> **Exercise requirements**:
Transcribe, word for word, all of the entries below, and exclude any pictures from the copy.

[Records contained in a dataset]
• • • • •

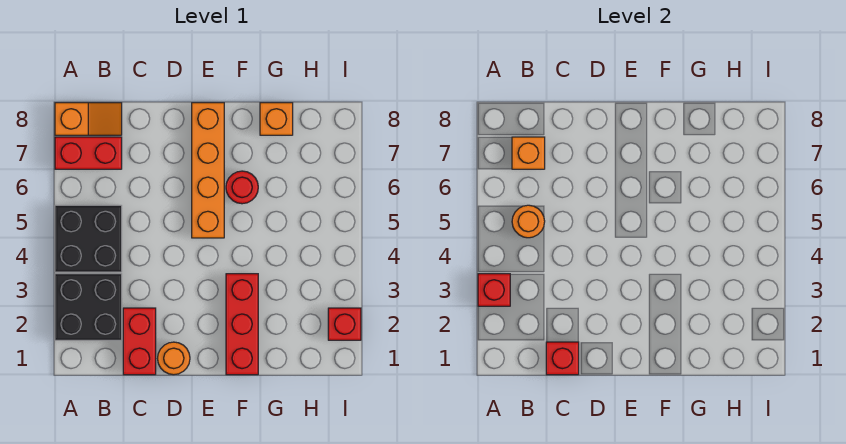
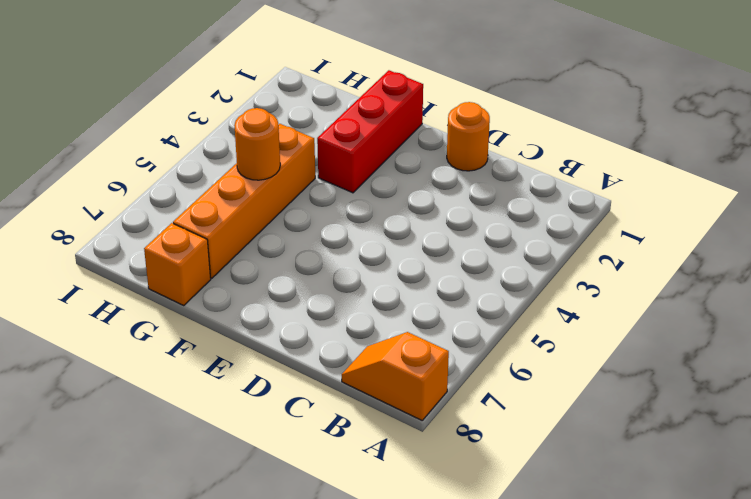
orange brick G4:G7 level 1 -> orange brick E5:E8 level 1
orange round brick G5 level 2 -> orange round brick B5 level 2
none -> black brick A2:B3 level 1
none -> black brick A4:B5 level 1
none -> red brick A7:B7 level 1

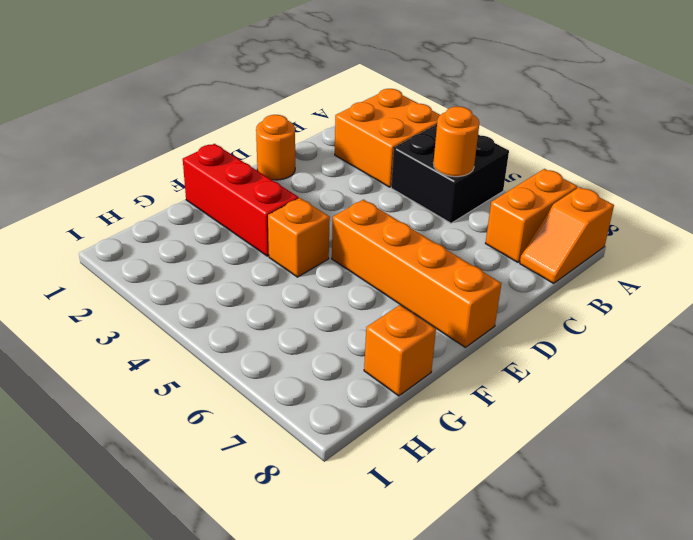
orange brick A2:B3 level 1 -> black brick A2:B3 level 1
orange brick A7:B7 level 1 -> red brick A7:B7 level 1
orange brick F4 level 1 -> orange brick B7 level 2
none -> red brick C1:C2 level 1
none -> red round brick F6 level 1
none -> red brick I2 level 1

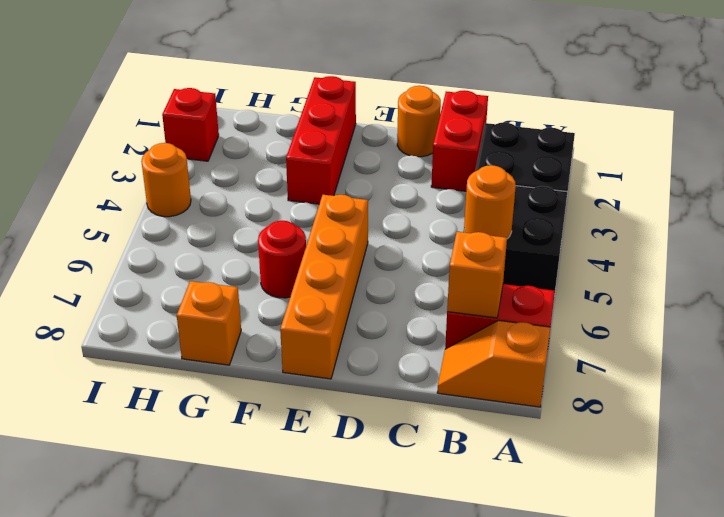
orange round brick I4 level 1 -> none
none -> red brick A3 level 2
none -> red brick C1 level 2

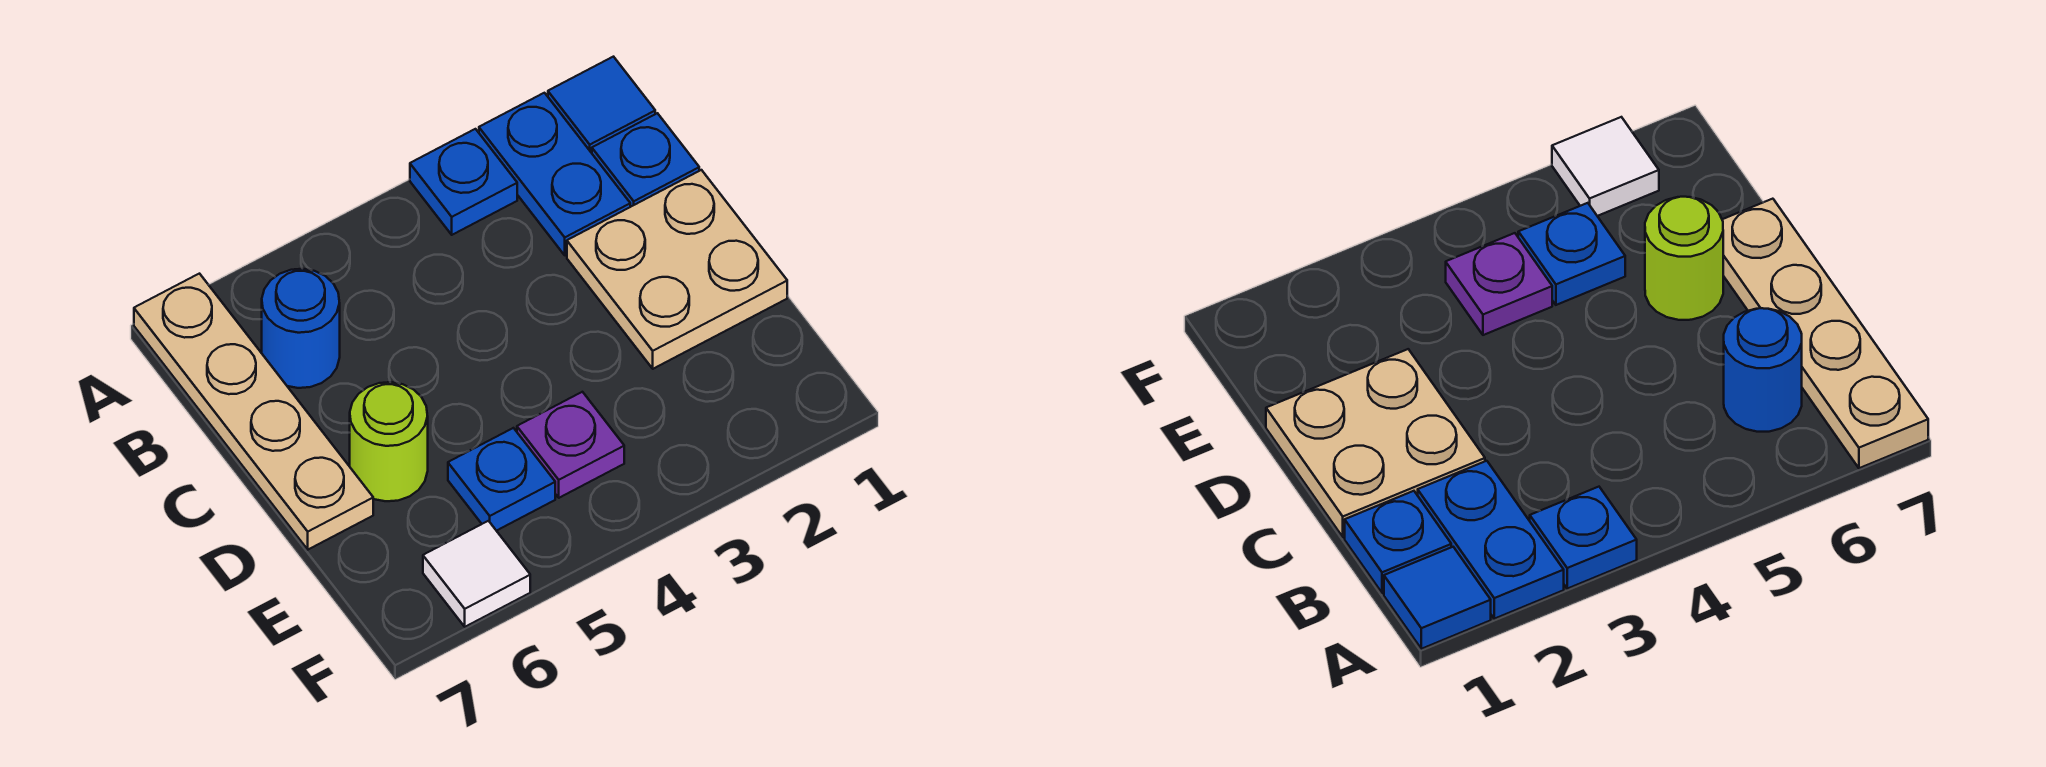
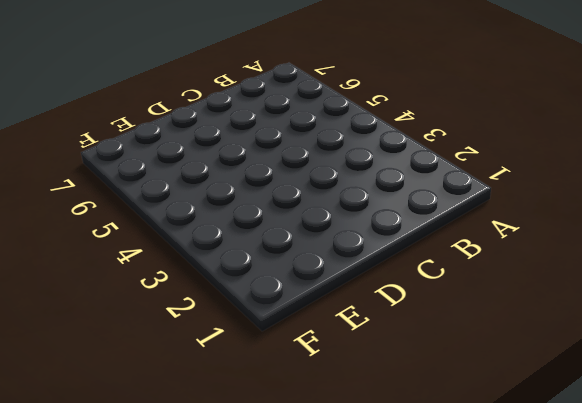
none -> blue tile A1 level 1
none -> blue plate A2:B2 level 1

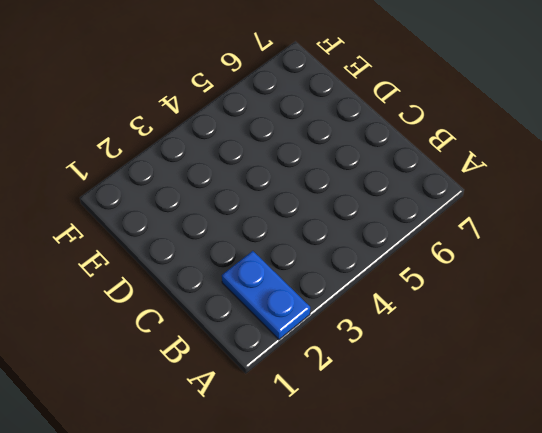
none -> blue tile A1 level 1
none -> blue plate A3 level 1

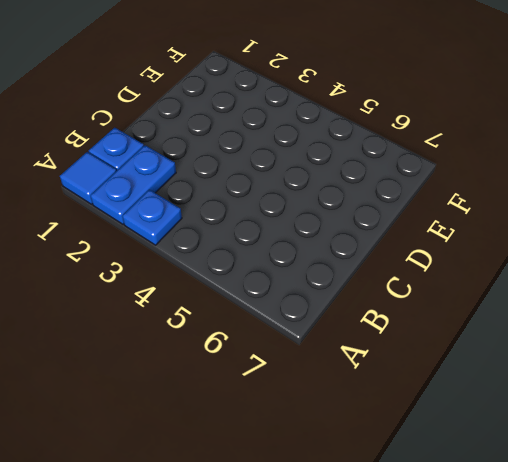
none -> tan plate A7:D7 level 1
none -> blue round brick B6 level 1

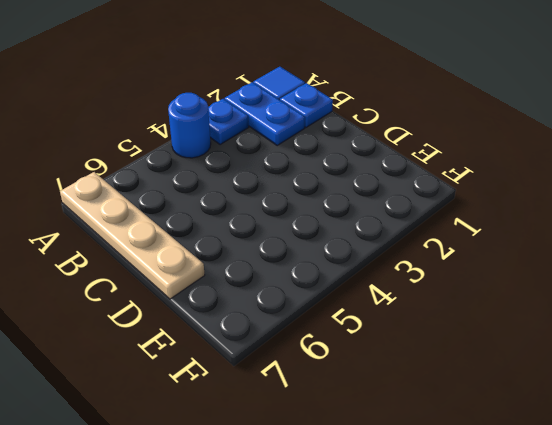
blue round brick A4 level 1 -> blue round brick B6 level 1
none -> tan plate C1:D2 level 1
none -> lime round brick D6 level 1

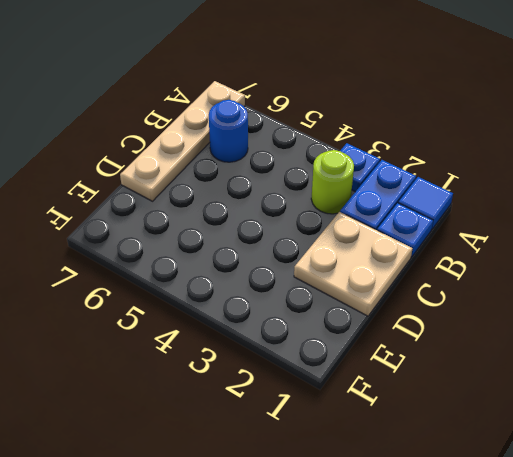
lime round brick B3 level 1 -> lime round brick D6 level 1
none -> purple plate E4 level 1
none -> blue plate E5 level 1

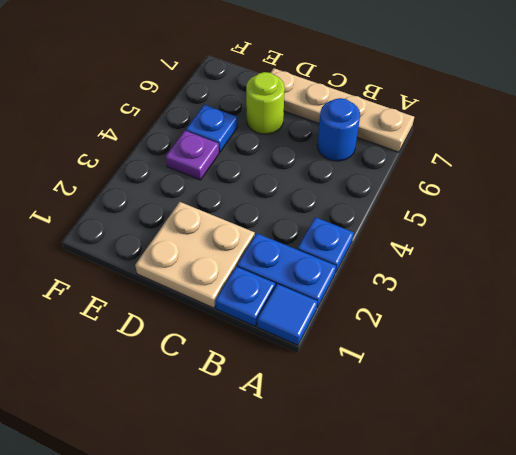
none -> white tile F6 level 1

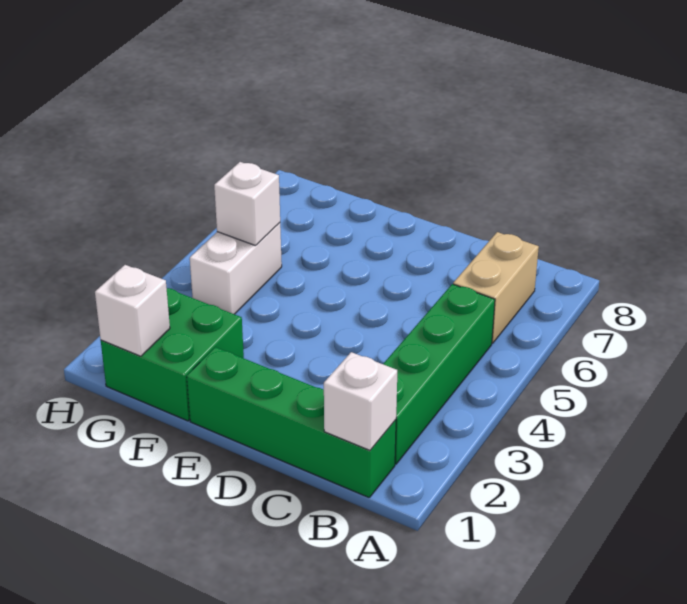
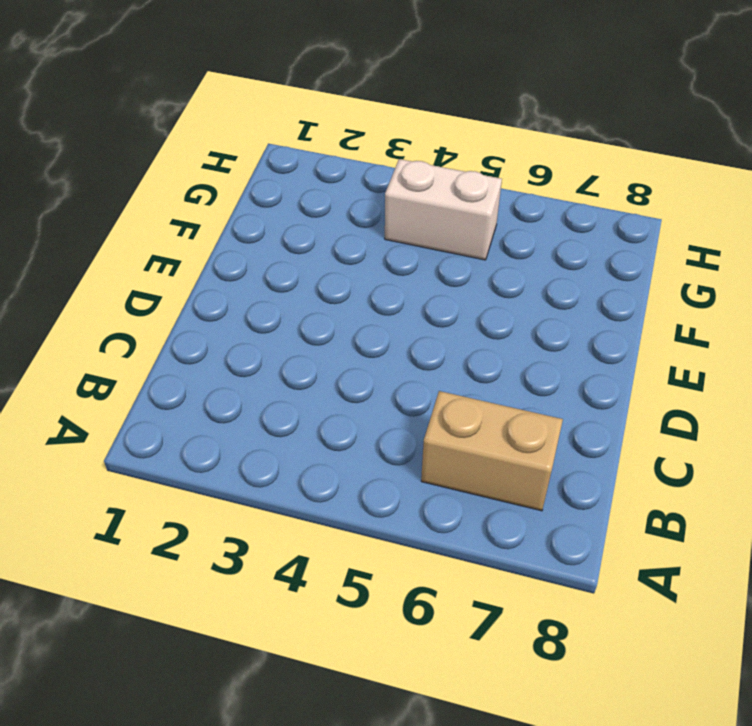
none -> green brick B1:E1 level 1
none -> green brick B2:B5 level 1

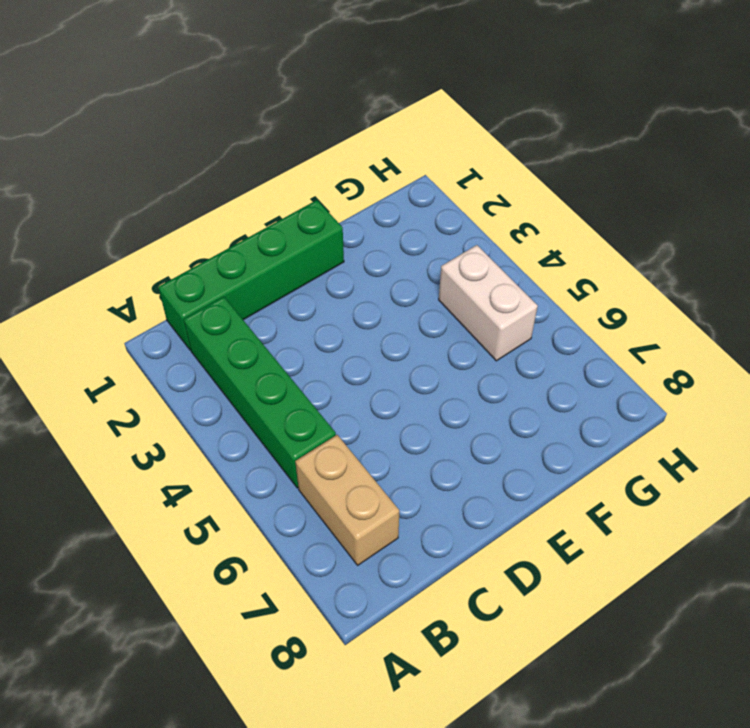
none -> green brick F1:G2 level 1
none -> white brick B1 level 2

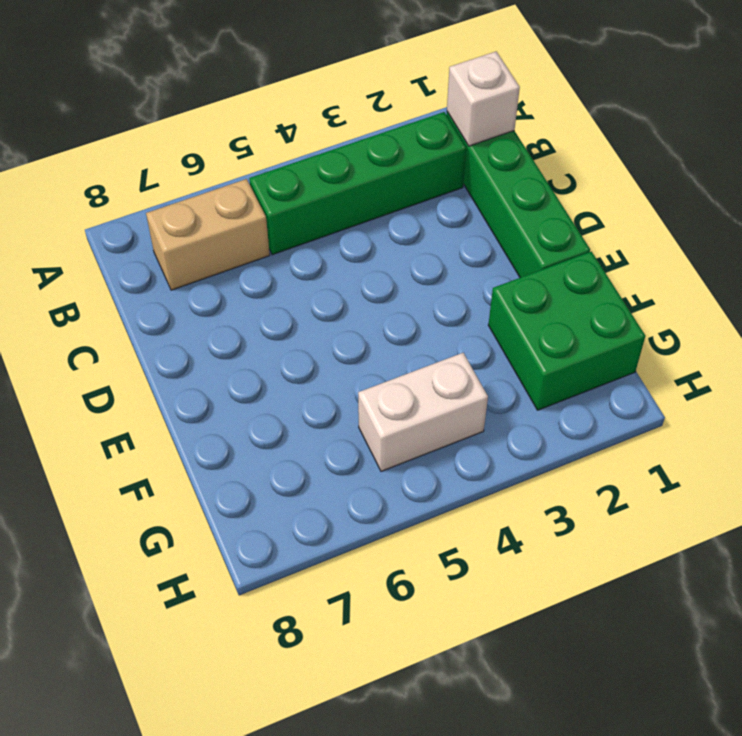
none -> white brick G1 level 2
none -> white brick G5 level 2

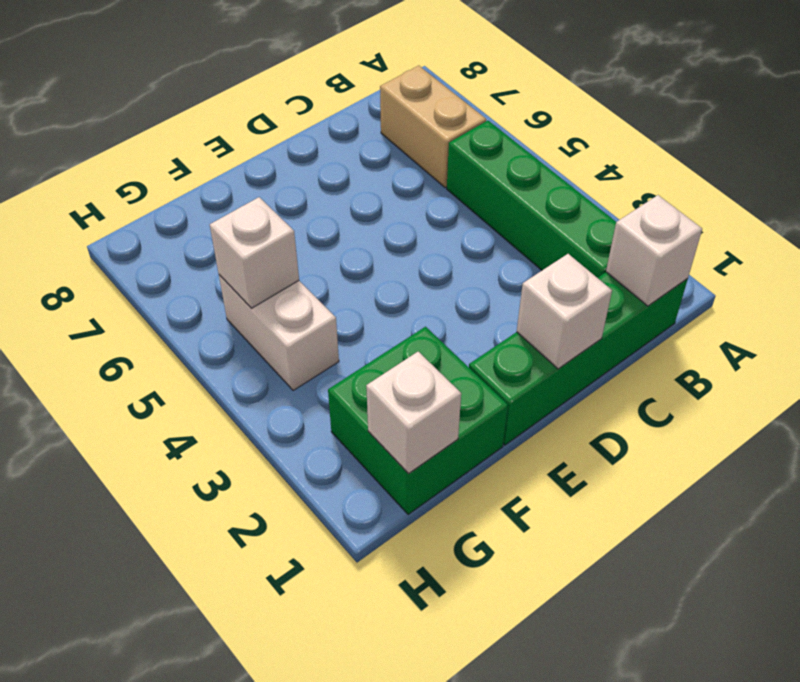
white brick D1 level 2 -> none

• • • • •

> **Solution to this task**:
orange brick G4:G7 level 1 -> orange brick E5:E8 level 1
orange round brick G5 level 2 -> orange round brick B5 level 2
none -> black brick A2:B3 level 1
none -> black brick A4:B5 level 1
none -> red brick A7:B7 level 1

orange brick A2:B3 level 1 -> black brick A2:B3 level 1
orange brick A7:B7 level 1 -> red brick A7:B7 level 1
orange brick F4 level 1 -> orange brick B7 level 2
none -> red brick C1:C2 level 1
none -> red round brick F6 level 1
none -> red brick I2 level 1

orange round brick I4 level 1 -> none
none -> red brick A3 level 2
none -> red brick C1 level 2

none -> blue tile A1 level 1
none -> blue plate A2:B2 level 1

none -> blue tile A1 level 1
none -> blue plate A3 level 1

none -> tan plate A7:D7 level 1
none -> blue round brick B6 level 1

blue round brick A4 level 1 -> blue round brick B6 level 1
none -> tan plate C1:D2 level 1
none -> lime round brick D6 level 1

lime round brick B3 level 1 -> lime round brick D6 level 1
none -> purple plate E4 level 1
none -> blue plate E5 level 1

none -> white tile F6 level 1

none -> green brick B1:E1 level 1
none -> green brick B2:B5 level 1

none -> green brick F1:G2 level 1
none -> white brick B1 level 2

none -> white brick G1 level 2
none -> white brick G5 level 2

white brick D1 level 2 -> none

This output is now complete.